┌──

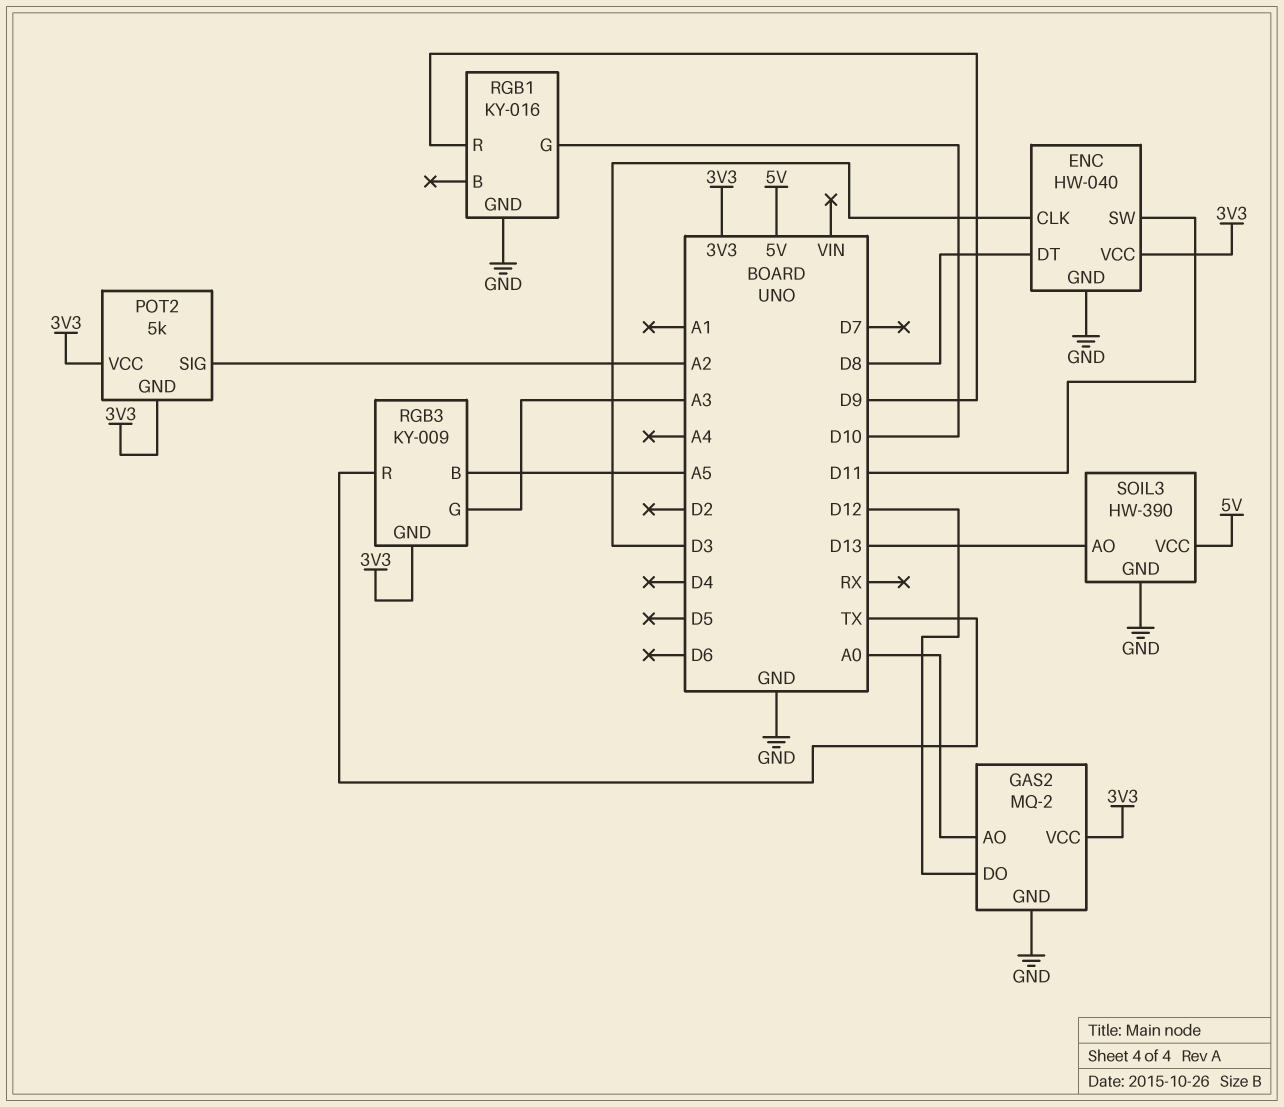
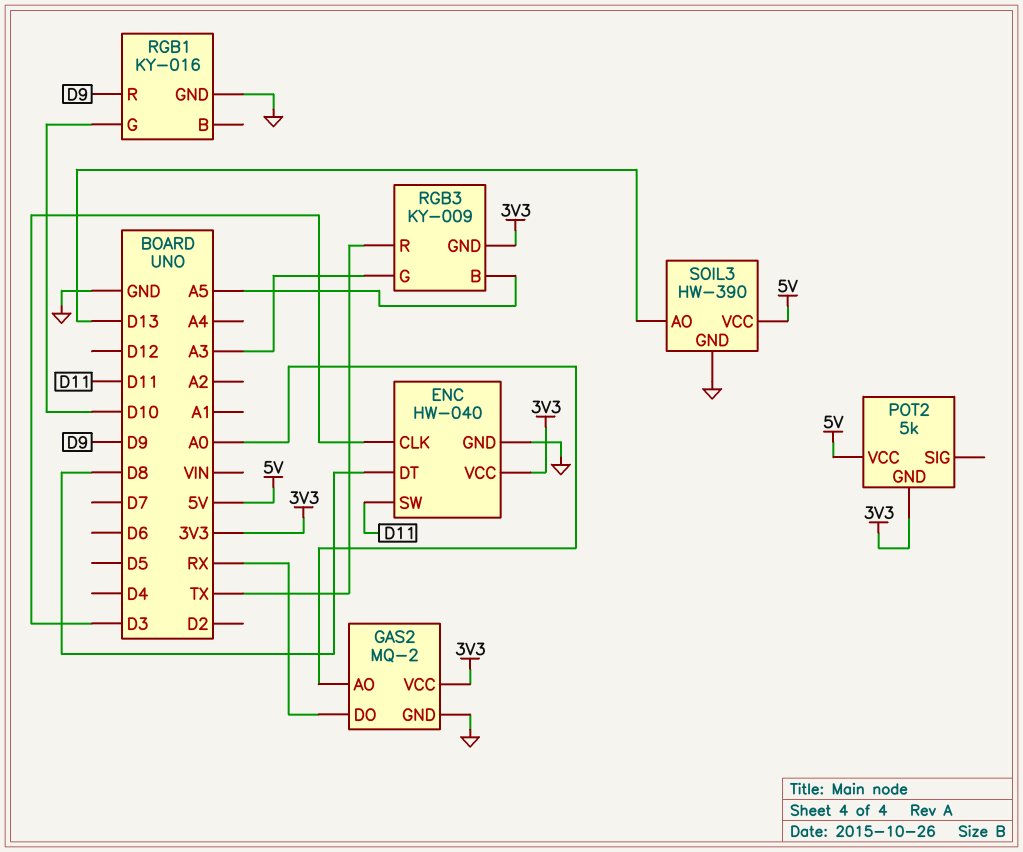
GAS2 pin DO: D12 -> RX
POT2 pin SIG: A2 -> none
POT2 pin VCC: 3V3 -> 5V

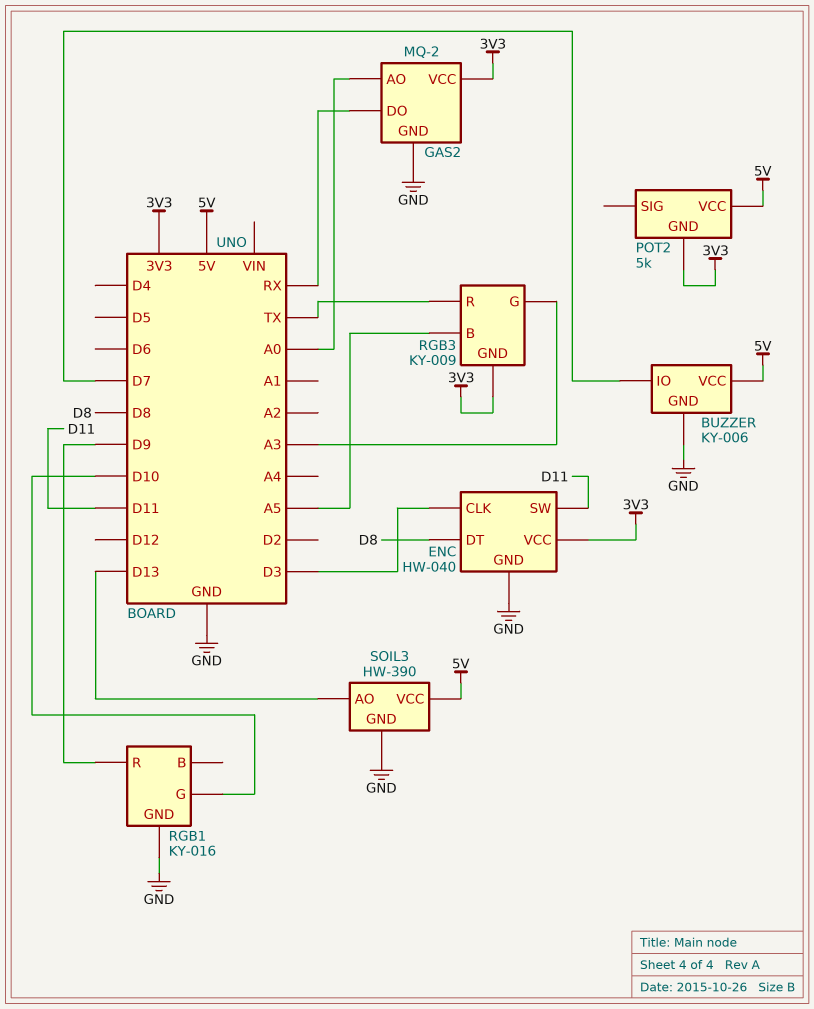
BUZZER: none -> KY-006
BUZZER pin GND: none -> GND
BUZZER pin IO: none -> D7
BUZZER pin VCC: none -> 5V

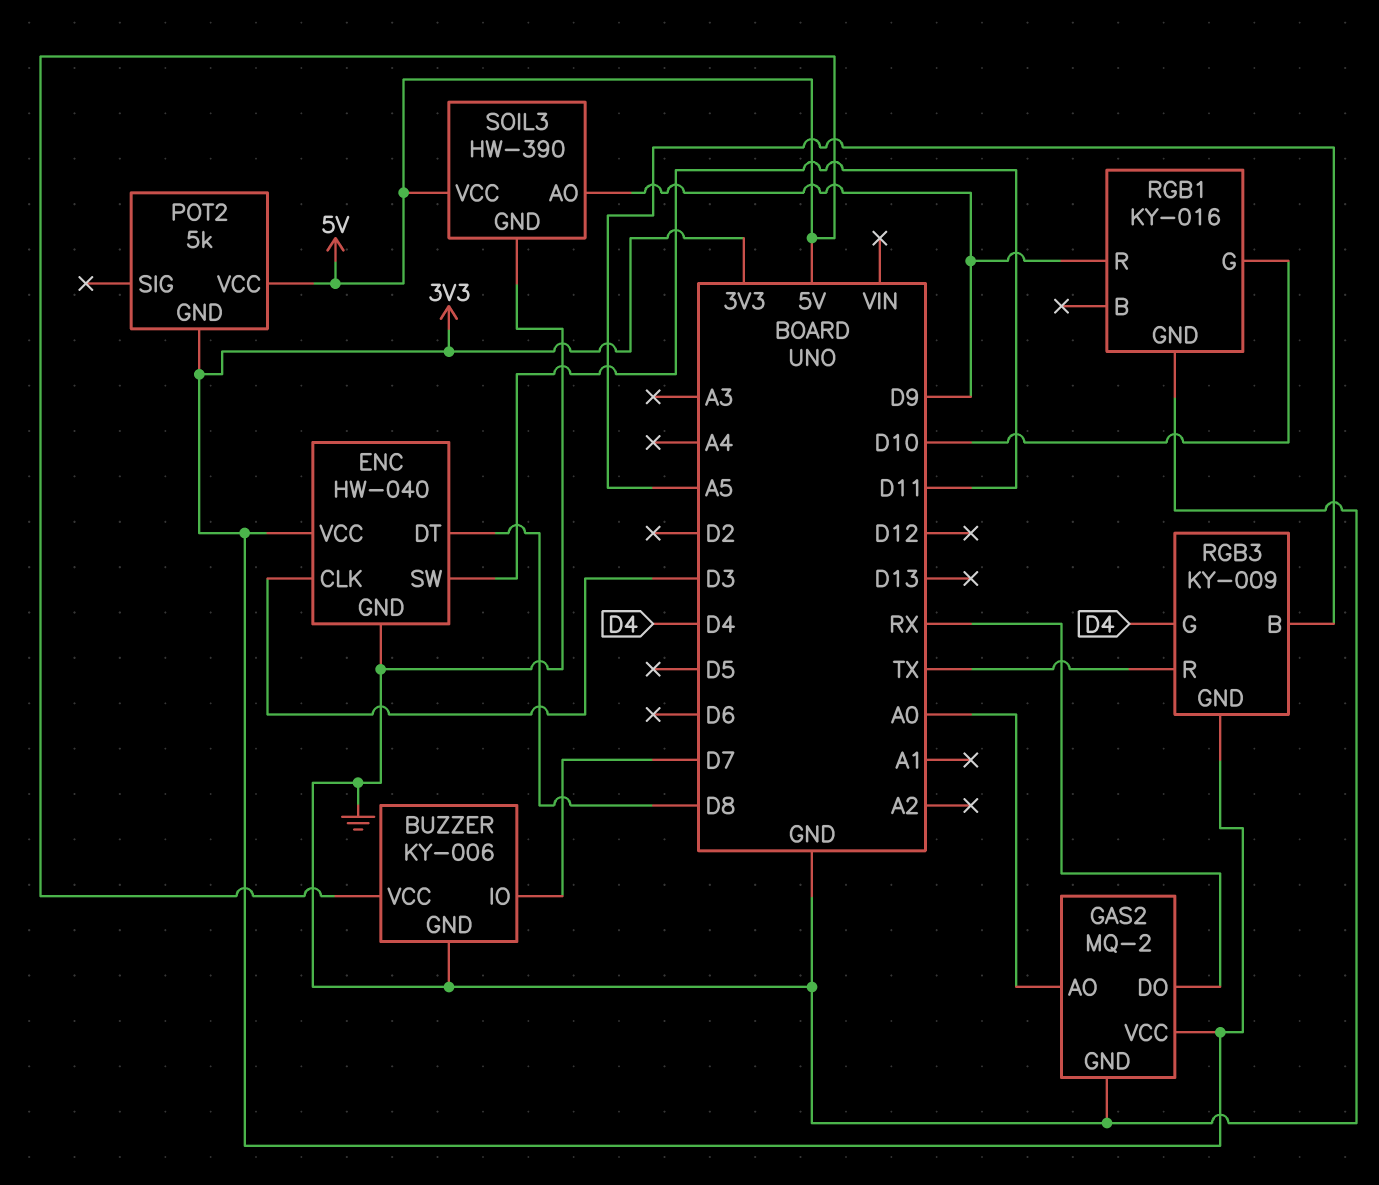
RGB3 pin G: A3 -> D4
SOIL3 pin AO: D13 -> D9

└──

Goal of the exercise –
Each line from the one containing "POT2 pin SIG: A2 -> none" through the last line of the entries above should be duplicated exactly, both included; leave out pictures and add nothing.

Problem solution –
POT2 pin SIG: A2 -> none
POT2 pin VCC: 3V3 -> 5V

BUZZER: none -> KY-006
BUZZER pin GND: none -> GND
BUZZER pin IO: none -> D7
BUZZER pin VCC: none -> 5V

RGB3 pin G: A3 -> D4
SOIL3 pin AO: D13 -> D9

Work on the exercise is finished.